** Opening Recorded information block **

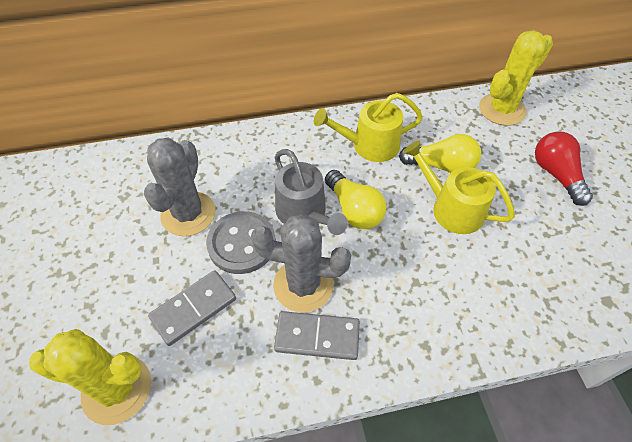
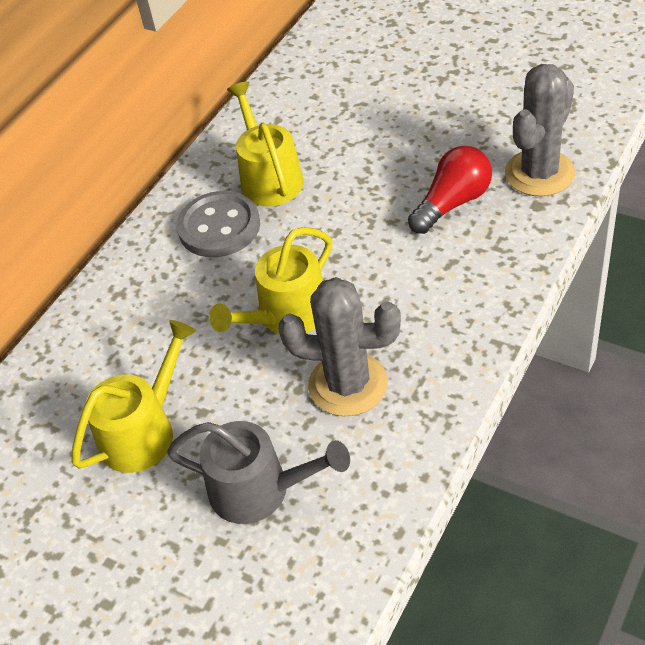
grey domino: 2 -> 0
yellow cactus: 2 -> 0
yellow light bulb: 2 -> 0
yellow watering can: 2 -> 3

** Closing Recorded information block **

▶ Problem to solve: The lines to return are those holding the string "yellow" anywhere in the listing above.

▶ Exercise result:
yellow cactus: 2 -> 0
yellow light bulb: 2 -> 0
yellow watering can: 2 -> 3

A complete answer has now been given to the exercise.